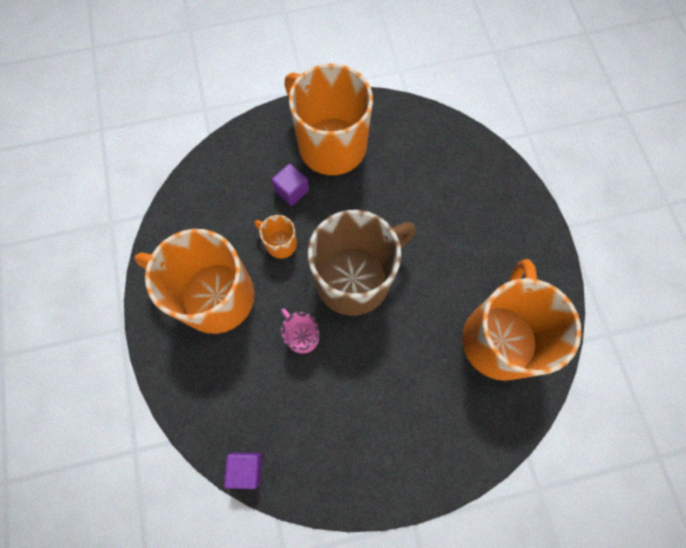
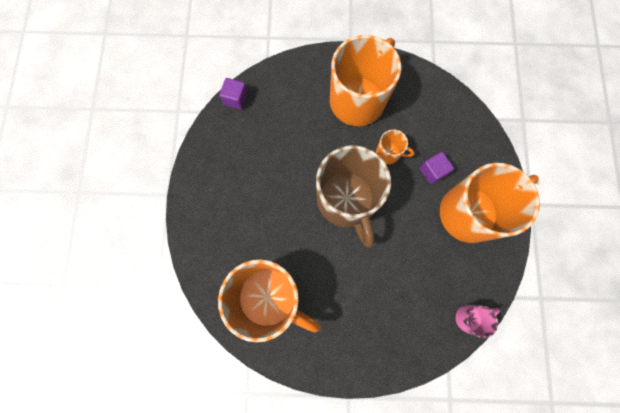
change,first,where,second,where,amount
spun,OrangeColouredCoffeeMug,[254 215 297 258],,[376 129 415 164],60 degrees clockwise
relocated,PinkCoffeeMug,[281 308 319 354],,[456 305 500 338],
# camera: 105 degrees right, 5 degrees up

EXERCISE BRIEF: Pictures in the data above should not be copied; transcribe everything else exactly.

SOLUTION BELOW:
change,first,where,second,where,amount
spun,OrangeColouredCoffeeMug,[254 215 297 258],,[376 129 415 164],60 degrees clockwise
relocated,PinkCoffeeMug,[281 308 319 354],,[456 305 500 338],
# camera: 105 degrees right, 5 degrees up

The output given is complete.